Available data Start Marker

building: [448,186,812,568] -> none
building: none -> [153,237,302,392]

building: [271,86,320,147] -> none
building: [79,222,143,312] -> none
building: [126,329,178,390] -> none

Available data End Marker
Available data Start Marker

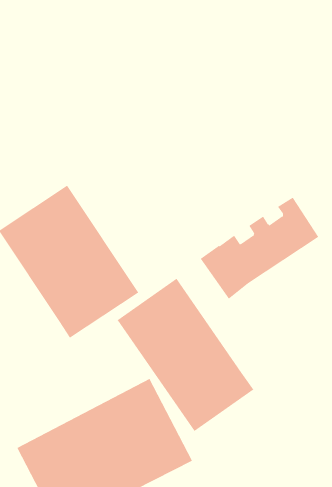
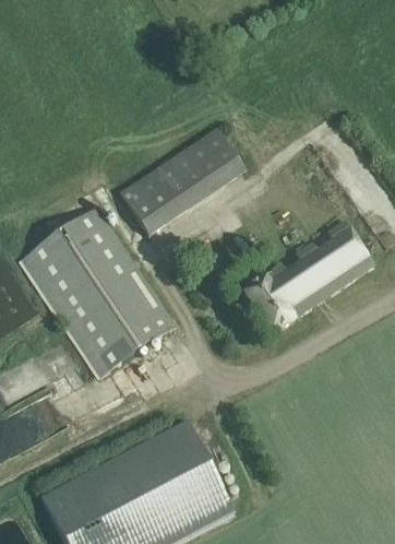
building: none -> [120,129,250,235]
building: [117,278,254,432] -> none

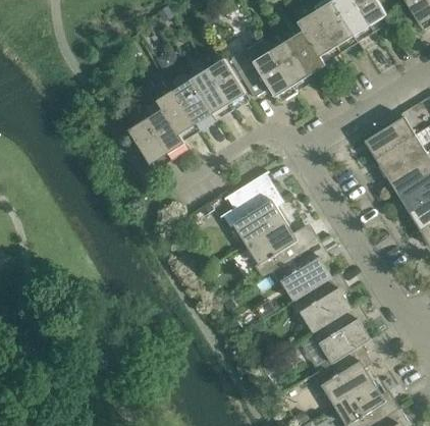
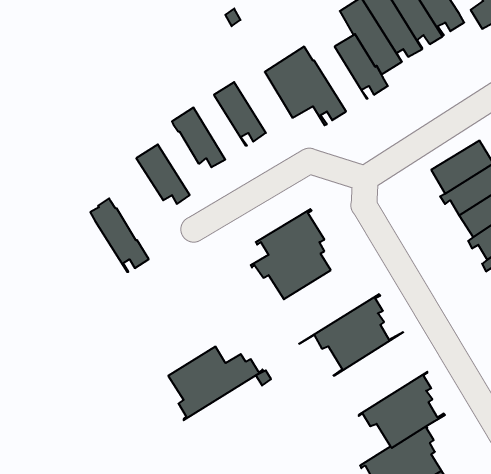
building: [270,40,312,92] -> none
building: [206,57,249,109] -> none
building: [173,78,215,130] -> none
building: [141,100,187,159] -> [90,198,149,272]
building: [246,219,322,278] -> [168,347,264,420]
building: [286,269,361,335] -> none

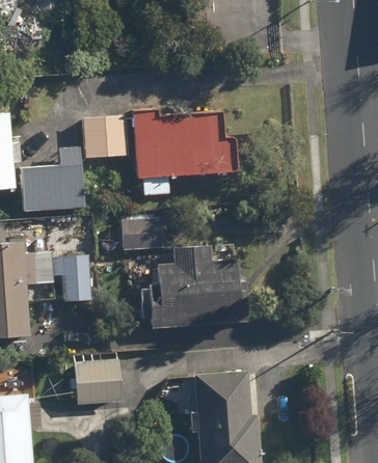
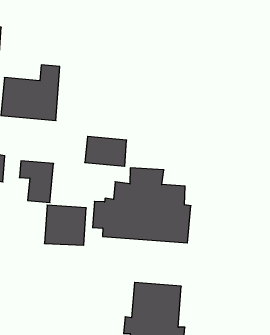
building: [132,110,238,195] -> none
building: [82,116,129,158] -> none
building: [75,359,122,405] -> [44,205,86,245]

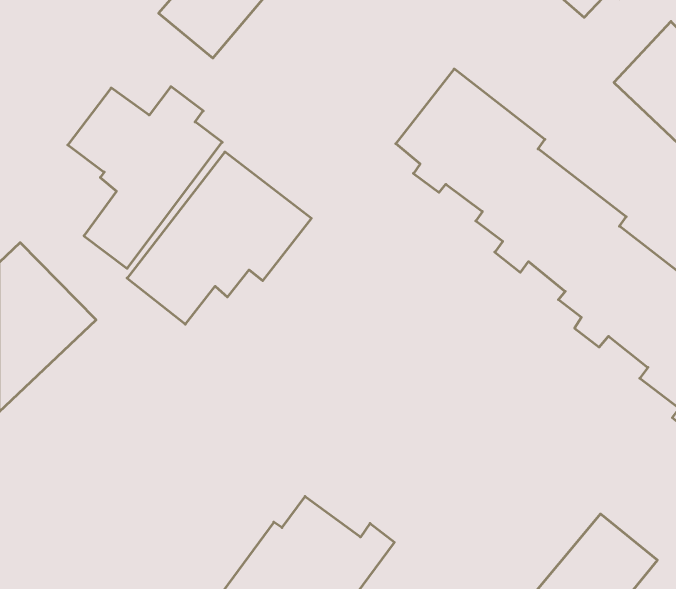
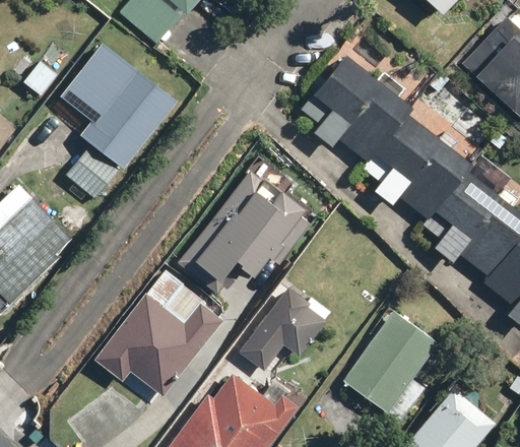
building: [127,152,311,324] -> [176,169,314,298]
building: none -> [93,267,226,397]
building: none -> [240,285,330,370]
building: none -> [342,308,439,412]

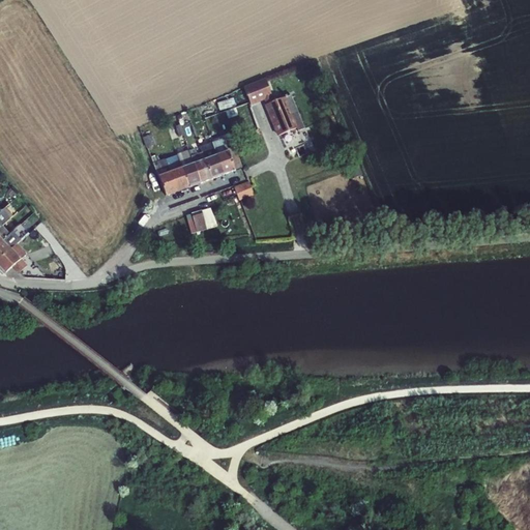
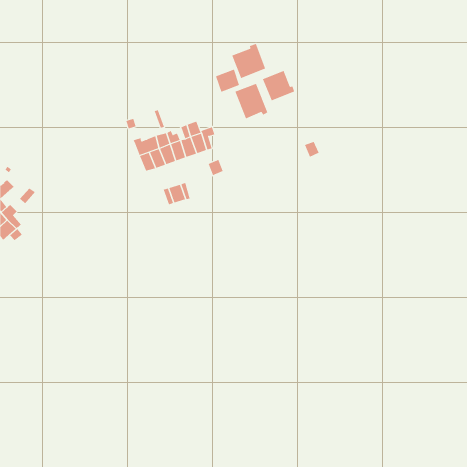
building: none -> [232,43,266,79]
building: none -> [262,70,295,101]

Available data End Marker

Task goal>
Transcribe the lines above between the line holding "building: [448,186,812,568] -> none" and the line holding "building: [126,329,178,390] -> none", inclusive, exactly as they stand and with nothing added.

Answer area>
building: [448,186,812,568] -> none
building: none -> [153,237,302,392]

building: [271,86,320,147] -> none
building: [79,222,143,312] -> none
building: [126,329,178,390] -> none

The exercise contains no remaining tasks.